After locating the line with "red arrow: (121, 62) -> (113, 32), turned 72" below, output it and each following line exactly, stopping after the line with "orange star: (89, 62) -> (123, 117), moved". No pictures.

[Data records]

★ ★ ★

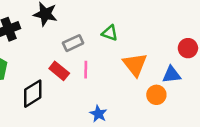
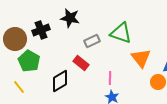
green triangle: (110, 33) -> (121, 33), size x1.6
pink line: (86, 70) -> (110, 78), moved

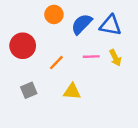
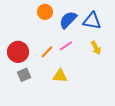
red circle: (23, 46) -> (18, 52), moved
pink line: (91, 57) -> (66, 46), moved, turned -32

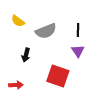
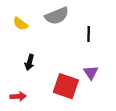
gray semicircle: (46, 31) -> (57, 16), moved
purple triangle: (78, 51) -> (91, 73), moved

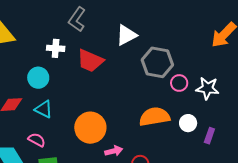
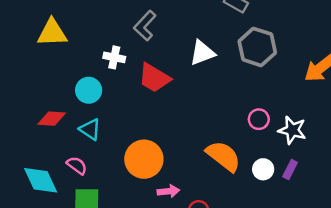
gray hexagon: (157, 62) -> (257, 47), moved
orange semicircle: (154, 117) -> (223, 156), turned 40
purple rectangle: (209, 136) -> (290, 169), moved

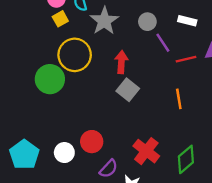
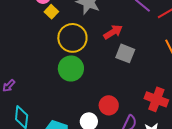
red arrow: (121, 62) -> (113, 32), turned 72
green circle: (50, 79) -> (71, 68), moved

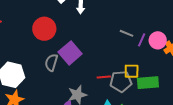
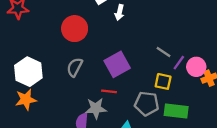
purple square: (70, 53) -> (117, 64), moved
yellow square: (132, 71) -> (163, 81), moved
red line: (104, 77) -> (109, 91), moved

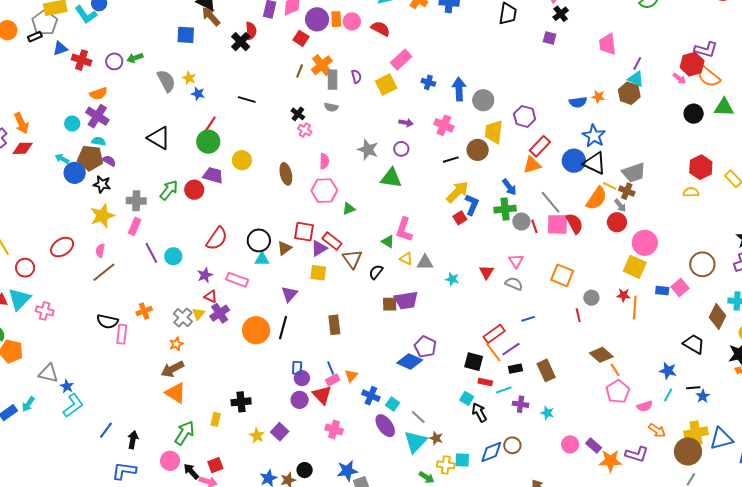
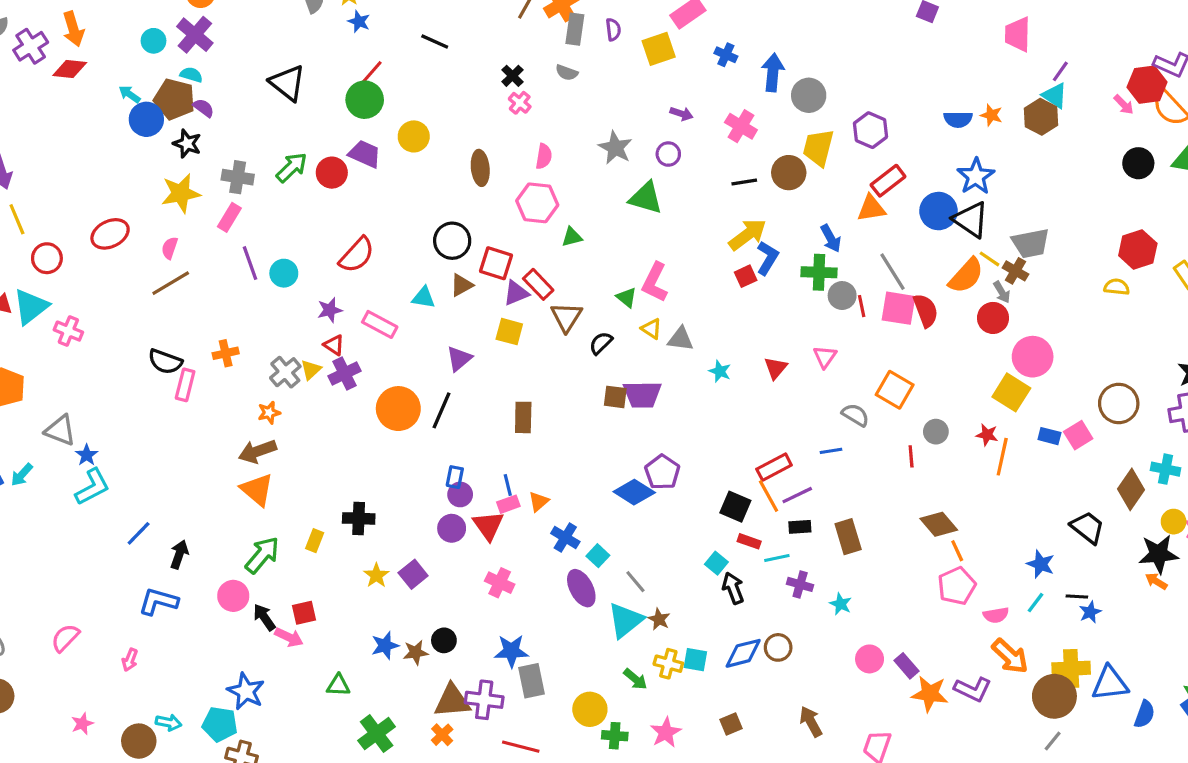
black circle: (259, 240) -> (452, 241), moved
gray semicircle: (514, 284) -> (855, 415), moved
orange arrow: (657, 430) -> (1010, 656), size x1.4

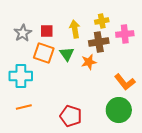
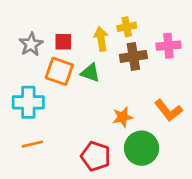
yellow cross: (102, 21) -> (127, 27), moved
green triangle: (67, 54) -> (90, 73), turned -35
orange star: (89, 62) -> (123, 117), moved
green circle: (119, 110) -> (142, 148), moved

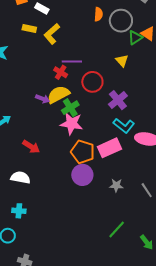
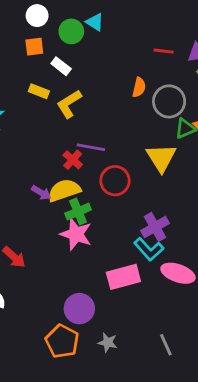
yellow triangle: (122, 61) -> (161, 158), size x1.6
purple cross: (118, 100) -> (155, 227), moved
orange pentagon: (83, 152) -> (62, 341), moved
gray star: (116, 185) -> (108, 342), moved

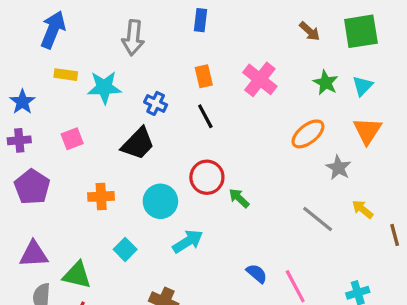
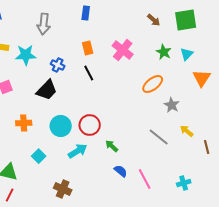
orange triangle: (367, 131) -> (202, 78), moved
red circle: (207, 177) -> (90, 125), moved
green arrow: (239, 198) -> (112, 146), moved

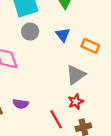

★ ★ ★

• [EXERCISE RESPONSE]
red arrow: (121, 62) -> (113, 32), turned 72
green circle: (50, 79) -> (71, 68), moved

purple square: (70, 53) -> (117, 64), moved
yellow square: (132, 71) -> (163, 81), moved
red line: (104, 77) -> (109, 91), moved

black circle: (259, 240) -> (452, 241), moved
gray semicircle: (514, 284) -> (855, 415), moved
orange arrow: (657, 430) -> (1010, 656), size x1.4

yellow cross: (102, 21) -> (127, 27), moved
green triangle: (67, 54) -> (90, 73), turned -35
orange star: (89, 62) -> (123, 117), moved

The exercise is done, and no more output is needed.